**What you will do**
Return every record below exactly; leave out the images.
[[ Extracted data open ]]
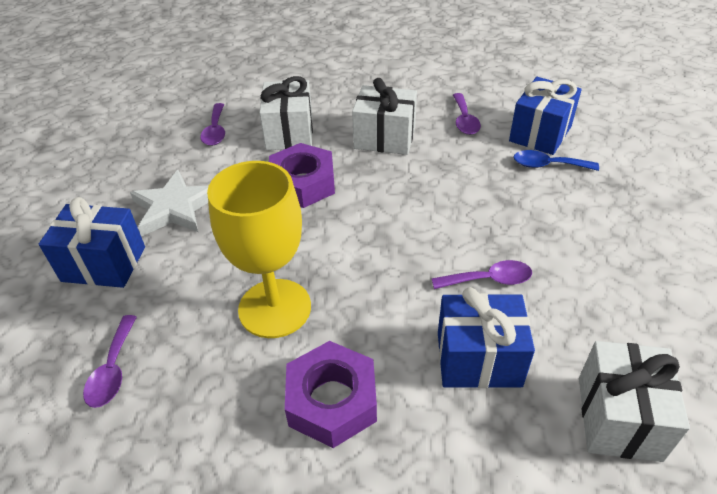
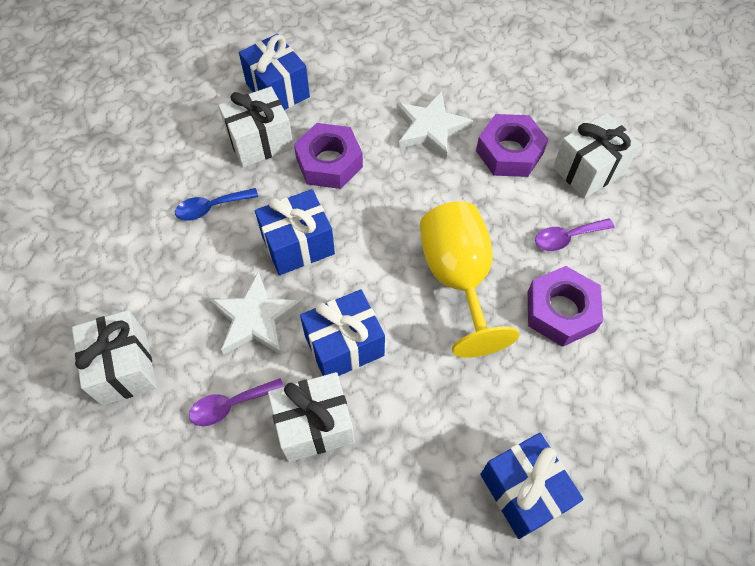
blue gift: 3 -> 4
purple nut: 2 -> 3
purple spoon: 4 -> 2
white gift: 3 -> 4
white star: 1 -> 2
[[ Extracted data closed ]]
**Response to this exercise**
blue gift: 3 -> 4
purple nut: 2 -> 3
purple spoon: 4 -> 2
white gift: 3 -> 4
white star: 1 -> 2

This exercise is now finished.